» **THE TASK**
Copy out every line from the records that includes "tile".

» **Before-and-after object lists**

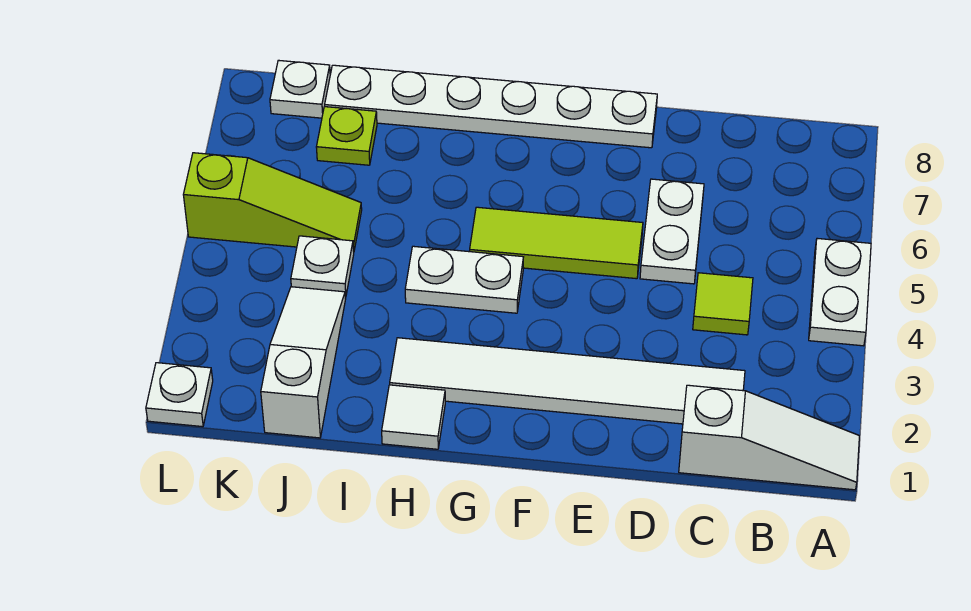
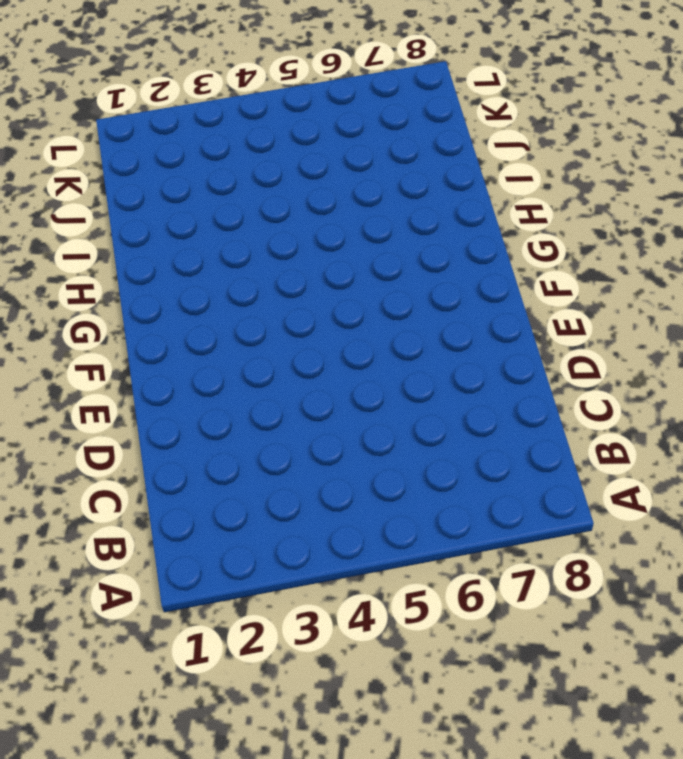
none -> white slope A1:C1 level 1 top C
none -> white plate A4:A5 level 1
none -> white tile C2:H2 level 1

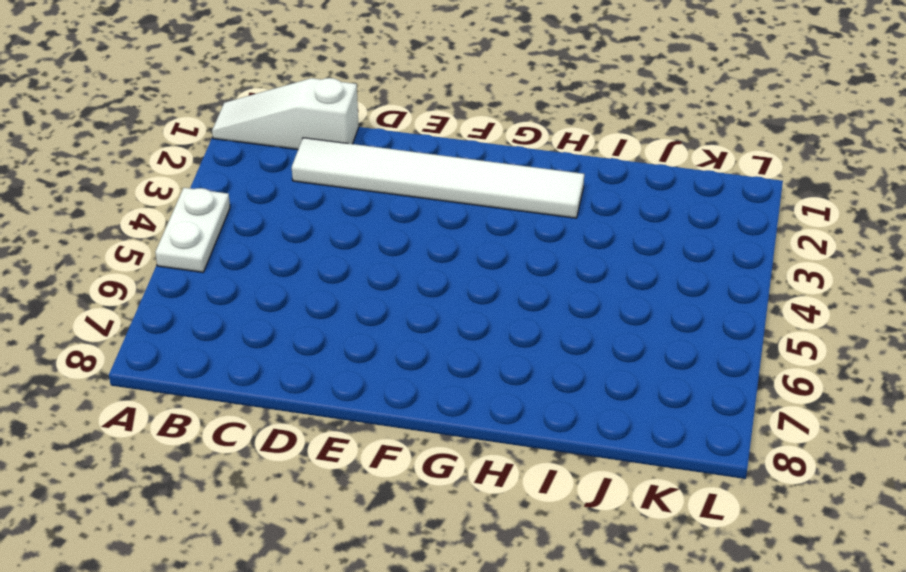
none -> lime tile C4 level 1
none -> white plate D5:D6 level 1
none -> lime tile E5:G5 level 1

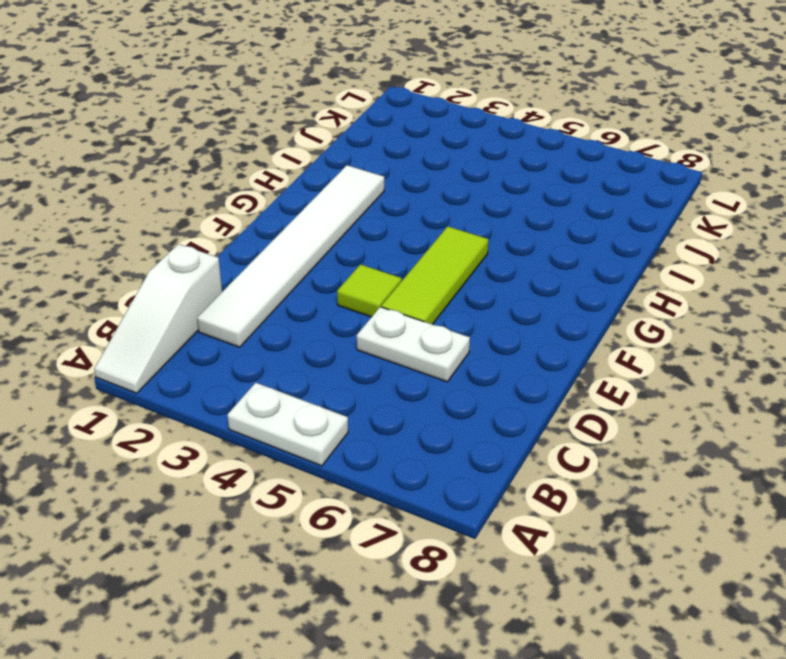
lime tile E4 level 1 -> lime tile C4 level 1
none -> white plate E8:J8 level 1
none -> white plate G4:H4 level 1
none -> white tile H1 level 1

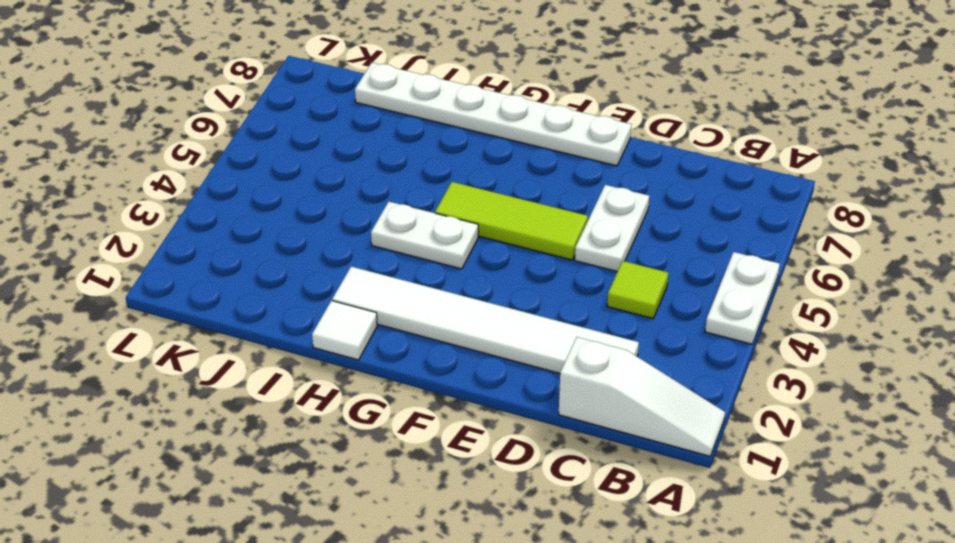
none -> white slope J1:J3 level 1 top 1
none -> white plate J4 level 1
none -> lime slope J5:L5 level 1 top L

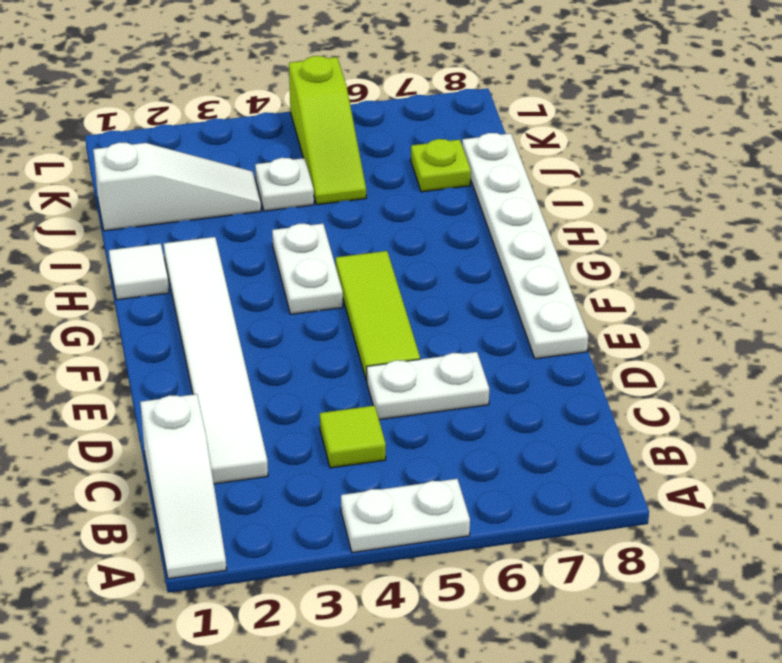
none -> white plate K8 level 1
none -> white plate L1 level 1

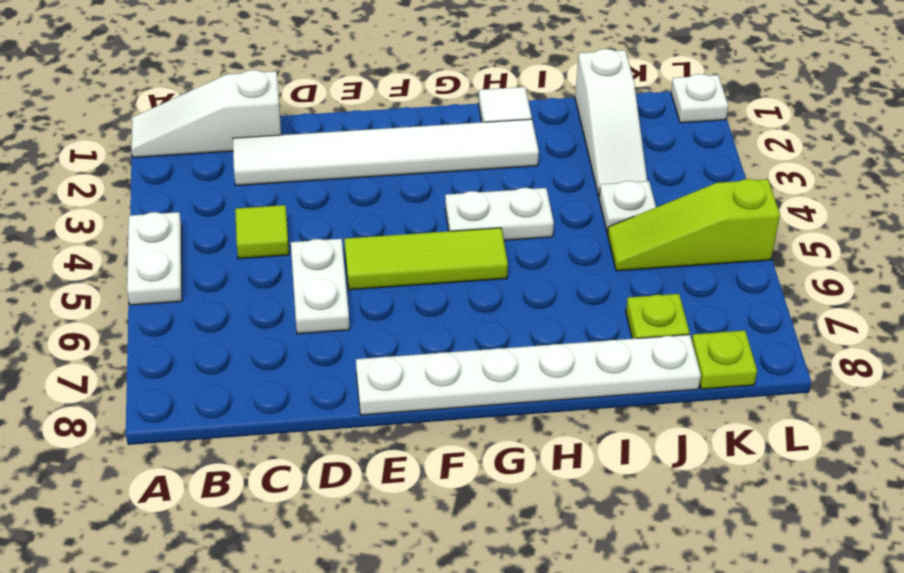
lime plate K8 level 1 -> white plate K8 level 1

» **WRITTEN SOLUTION**
none -> white tile C2:H2 level 1
none -> lime tile C4 level 1
none -> lime tile E5:G5 level 1
lime tile E4 level 1 -> lime tile C4 level 1
none -> white tile H1 level 1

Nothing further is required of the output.